■ **What the task asks**
Please return all of the records that follow, exactly as written.

[Start of section]

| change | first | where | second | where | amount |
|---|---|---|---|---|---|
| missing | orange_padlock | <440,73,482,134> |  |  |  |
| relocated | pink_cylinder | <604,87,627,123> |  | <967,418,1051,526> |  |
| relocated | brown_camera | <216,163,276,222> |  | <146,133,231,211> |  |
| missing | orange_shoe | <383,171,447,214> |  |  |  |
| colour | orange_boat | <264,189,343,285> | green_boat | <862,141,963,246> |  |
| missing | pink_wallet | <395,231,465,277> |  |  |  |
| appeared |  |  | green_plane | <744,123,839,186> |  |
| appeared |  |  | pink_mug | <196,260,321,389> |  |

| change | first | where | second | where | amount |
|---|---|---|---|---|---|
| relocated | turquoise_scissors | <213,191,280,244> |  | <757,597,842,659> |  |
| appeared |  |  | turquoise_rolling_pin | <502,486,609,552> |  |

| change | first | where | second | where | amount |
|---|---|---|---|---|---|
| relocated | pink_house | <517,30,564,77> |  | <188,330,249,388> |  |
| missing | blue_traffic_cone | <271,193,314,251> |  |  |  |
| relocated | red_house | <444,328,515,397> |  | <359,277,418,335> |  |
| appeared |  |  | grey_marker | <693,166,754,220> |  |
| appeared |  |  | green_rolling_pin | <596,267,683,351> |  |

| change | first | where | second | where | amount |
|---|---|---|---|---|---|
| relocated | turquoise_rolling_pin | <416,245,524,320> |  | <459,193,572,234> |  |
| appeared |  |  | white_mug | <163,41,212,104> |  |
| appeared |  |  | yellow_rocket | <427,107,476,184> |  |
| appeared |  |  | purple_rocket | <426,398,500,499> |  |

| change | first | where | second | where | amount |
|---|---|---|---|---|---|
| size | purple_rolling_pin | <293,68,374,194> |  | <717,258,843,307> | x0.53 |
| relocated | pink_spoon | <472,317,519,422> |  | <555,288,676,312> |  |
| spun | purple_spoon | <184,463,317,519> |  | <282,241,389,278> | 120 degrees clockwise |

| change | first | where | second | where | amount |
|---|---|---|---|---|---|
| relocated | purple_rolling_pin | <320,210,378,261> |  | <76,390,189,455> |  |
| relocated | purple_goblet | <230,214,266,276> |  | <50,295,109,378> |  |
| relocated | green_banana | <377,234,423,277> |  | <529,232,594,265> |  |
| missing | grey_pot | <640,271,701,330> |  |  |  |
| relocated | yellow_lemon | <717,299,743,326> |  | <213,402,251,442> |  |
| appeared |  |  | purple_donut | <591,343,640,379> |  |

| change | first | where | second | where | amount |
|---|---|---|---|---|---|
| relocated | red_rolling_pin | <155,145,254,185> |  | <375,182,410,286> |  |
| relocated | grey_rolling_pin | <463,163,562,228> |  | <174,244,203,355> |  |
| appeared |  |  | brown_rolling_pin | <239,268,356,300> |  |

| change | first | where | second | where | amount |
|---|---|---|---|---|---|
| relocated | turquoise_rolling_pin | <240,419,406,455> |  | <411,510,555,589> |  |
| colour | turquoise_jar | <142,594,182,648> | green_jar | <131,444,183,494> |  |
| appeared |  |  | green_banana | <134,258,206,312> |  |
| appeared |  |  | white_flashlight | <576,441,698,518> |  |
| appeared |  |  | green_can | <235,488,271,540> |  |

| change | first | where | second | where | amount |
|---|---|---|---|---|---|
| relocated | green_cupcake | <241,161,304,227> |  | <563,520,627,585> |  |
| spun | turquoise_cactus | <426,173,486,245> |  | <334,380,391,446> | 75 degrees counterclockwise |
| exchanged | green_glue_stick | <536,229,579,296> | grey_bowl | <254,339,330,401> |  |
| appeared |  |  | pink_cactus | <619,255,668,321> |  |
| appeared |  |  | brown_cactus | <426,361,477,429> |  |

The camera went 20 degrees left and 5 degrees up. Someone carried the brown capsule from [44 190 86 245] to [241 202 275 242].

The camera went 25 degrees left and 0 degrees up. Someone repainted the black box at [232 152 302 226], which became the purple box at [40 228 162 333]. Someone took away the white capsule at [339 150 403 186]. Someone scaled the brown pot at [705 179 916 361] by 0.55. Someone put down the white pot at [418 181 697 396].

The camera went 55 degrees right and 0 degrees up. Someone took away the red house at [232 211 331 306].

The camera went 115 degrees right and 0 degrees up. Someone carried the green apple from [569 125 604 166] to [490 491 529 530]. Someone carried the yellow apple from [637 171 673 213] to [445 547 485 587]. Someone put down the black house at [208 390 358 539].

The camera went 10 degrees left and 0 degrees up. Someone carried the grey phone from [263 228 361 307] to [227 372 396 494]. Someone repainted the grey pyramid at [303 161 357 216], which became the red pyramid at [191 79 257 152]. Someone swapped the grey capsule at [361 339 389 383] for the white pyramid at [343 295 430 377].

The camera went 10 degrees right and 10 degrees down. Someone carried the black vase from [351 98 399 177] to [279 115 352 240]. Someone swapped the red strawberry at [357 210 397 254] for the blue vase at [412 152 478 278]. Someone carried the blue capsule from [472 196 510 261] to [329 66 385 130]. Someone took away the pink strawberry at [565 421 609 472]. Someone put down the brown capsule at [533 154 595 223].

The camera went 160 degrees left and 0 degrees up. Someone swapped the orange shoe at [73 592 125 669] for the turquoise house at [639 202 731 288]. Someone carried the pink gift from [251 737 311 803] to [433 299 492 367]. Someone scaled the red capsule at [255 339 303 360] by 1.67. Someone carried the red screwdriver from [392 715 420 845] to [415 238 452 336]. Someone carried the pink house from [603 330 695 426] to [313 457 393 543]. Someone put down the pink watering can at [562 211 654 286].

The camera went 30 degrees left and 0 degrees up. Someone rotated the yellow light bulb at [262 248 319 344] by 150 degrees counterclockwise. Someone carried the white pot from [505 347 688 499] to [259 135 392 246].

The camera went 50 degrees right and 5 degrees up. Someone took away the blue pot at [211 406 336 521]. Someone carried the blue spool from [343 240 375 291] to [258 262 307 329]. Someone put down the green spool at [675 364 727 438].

[End of section]

■ **Solution to this problem**
| change | first | where | second | where | amount |
|---|---|---|---|---|---|
| missing | orange_padlock | <440,73,482,134> |  |  |  |
| relocated | pink_cylinder | <604,87,627,123> |  | <967,418,1051,526> |  |
| relocated | brown_camera | <216,163,276,222> |  | <146,133,231,211> |  |
| missing | orange_shoe | <383,171,447,214> |  |  |  |
| colour | orange_boat | <264,189,343,285> | green_boat | <862,141,963,246> |  |
| missing | pink_wallet | <395,231,465,277> |  |  |  |
| appeared |  |  | green_plane | <744,123,839,186> |  |
| appeared |  |  | pink_mug | <196,260,321,389> |  |

| change | first | where | second | where | amount |
|---|---|---|---|---|---|
| relocated | turquoise_scissors | <213,191,280,244> |  | <757,597,842,659> |  |
| appeared |  |  | turquoise_rolling_pin | <502,486,609,552> |  |

| change | first | where | second | where | amount |
|---|---|---|---|---|---|
| relocated | pink_house | <517,30,564,77> |  | <188,330,249,388> |  |
| missing | blue_traffic_cone | <271,193,314,251> |  |  |  |
| relocated | red_house | <444,328,515,397> |  | <359,277,418,335> |  |
| appeared |  |  | grey_marker | <693,166,754,220> |  |
| appeared |  |  | green_rolling_pin | <596,267,683,351> |  |

| change | first | where | second | where | amount |
|---|---|---|---|---|---|
| relocated | turquoise_rolling_pin | <416,245,524,320> |  | <459,193,572,234> |  |
| appeared |  |  | white_mug | <163,41,212,104> |  |
| appeared |  |  | yellow_rocket | <427,107,476,184> |  |
| appeared |  |  | purple_rocket | <426,398,500,499> |  |

| change | first | where | second | where | amount |
|---|---|---|---|---|---|
| size | purple_rolling_pin | <293,68,374,194> |  | <717,258,843,307> | x0.53 |
| relocated | pink_spoon | <472,317,519,422> |  | <555,288,676,312> |  |
| spun | purple_spoon | <184,463,317,519> |  | <282,241,389,278> | 120 degrees clockwise |

| change | first | where | second | where | amount |
|---|---|---|---|---|---|
| relocated | purple_rolling_pin | <320,210,378,261> |  | <76,390,189,455> |  |
| relocated | purple_goblet | <230,214,266,276> |  | <50,295,109,378> |  |
| relocated | green_banana | <377,234,423,277> |  | <529,232,594,265> |  |
| missing | grey_pot | <640,271,701,330> |  |  |  |
| relocated | yellow_lemon | <717,299,743,326> |  | <213,402,251,442> |  |
| appeared |  |  | purple_donut | <591,343,640,379> |  |

| change | first | where | second | where | amount |
|---|---|---|---|---|---|
| relocated | red_rolling_pin | <155,145,254,185> |  | <375,182,410,286> |  |
| relocated | grey_rolling_pin | <463,163,562,228> |  | <174,244,203,355> |  |
| appeared |  |  | brown_rolling_pin | <239,268,356,300> |  |

| change | first | where | second | where | amount |
|---|---|---|---|---|---|
| relocated | turquoise_rolling_pin | <240,419,406,455> |  | <411,510,555,589> |  |
| colour | turquoise_jar | <142,594,182,648> | green_jar | <131,444,183,494> |  |
| appeared |  |  | green_banana | <134,258,206,312> |  |
| appeared |  |  | white_flashlight | <576,441,698,518> |  |
| appeared |  |  | green_can | <235,488,271,540> |  |

| change | first | where | second | where | amount |
|---|---|---|---|---|---|
| relocated | green_cupcake | <241,161,304,227> |  | <563,520,627,585> |  |
| spun | turquoise_cactus | <426,173,486,245> |  | <334,380,391,446> | 75 degrees counterclockwise |
| exchanged | green_glue_stick | <536,229,579,296> | grey_bowl | <254,339,330,401> |  |
| appeared |  |  | pink_cactus | <619,255,668,321> |  |
| appeared |  |  | brown_cactus | <426,361,477,429> |  |

The camera went 20 degrees left and 5 degrees up. Someone carried the brown capsule from [44 190 86 245] to [241 202 275 242].

The camera went 25 degrees left and 0 degrees up. Someone repainted the black box at [232 152 302 226], which became the purple box at [40 228 162 333]. Someone took away the white capsule at [339 150 403 186]. Someone scaled the brown pot at [705 179 916 361] by 0.55. Someone put down the white pot at [418 181 697 396].

The camera went 55 degrees right and 0 degrees up. Someone took away the red house at [232 211 331 306].

The camera went 115 degrees right and 0 degrees up. Someone carried the green apple from [569 125 604 166] to [490 491 529 530]. Someone carried the yellow apple from [637 171 673 213] to [445 547 485 587]. Someone put down the black house at [208 390 358 539].

The camera went 10 degrees left and 0 degrees up. Someone carried the grey phone from [263 228 361 307] to [227 372 396 494]. Someone repainted the grey pyramid at [303 161 357 216], which became the red pyramid at [191 79 257 152]. Someone swapped the grey capsule at [361 339 389 383] for the white pyramid at [343 295 430 377].

The camera went 10 degrees right and 10 degrees down. Someone carried the black vase from [351 98 399 177] to [279 115 352 240]. Someone swapped the red strawberry at [357 210 397 254] for the blue vase at [412 152 478 278]. Someone carried the blue capsule from [472 196 510 261] to [329 66 385 130]. Someone took away the pink strawberry at [565 421 609 472]. Someone put down the brown capsule at [533 154 595 223].

The camera went 160 degrees left and 0 degrees up. Someone swapped the orange shoe at [73 592 125 669] for the turquoise house at [639 202 731 288]. Someone carried the pink gift from [251 737 311 803] to [433 299 492 367]. Someone scaled the red capsule at [255 339 303 360] by 1.67. Someone carried the red screwdriver from [392 715 420 845] to [415 238 452 336]. Someone carried the pink house from [603 330 695 426] to [313 457 393 543]. Someone put down the pink watering can at [562 211 654 286].

The camera went 30 degrees left and 0 degrees up. Someone rotated the yellow light bulb at [262 248 319 344] by 150 degrees counterclockwise. Someone carried the white pot from [505 347 688 499] to [259 135 392 246].

The camera went 50 degrees right and 5 degrees up. Someone took away the blue pot at [211 406 336 521]. Someone carried the blue spool from [343 240 375 291] to [258 262 307 329]. Someone put down the green spool at [675 364 727 438].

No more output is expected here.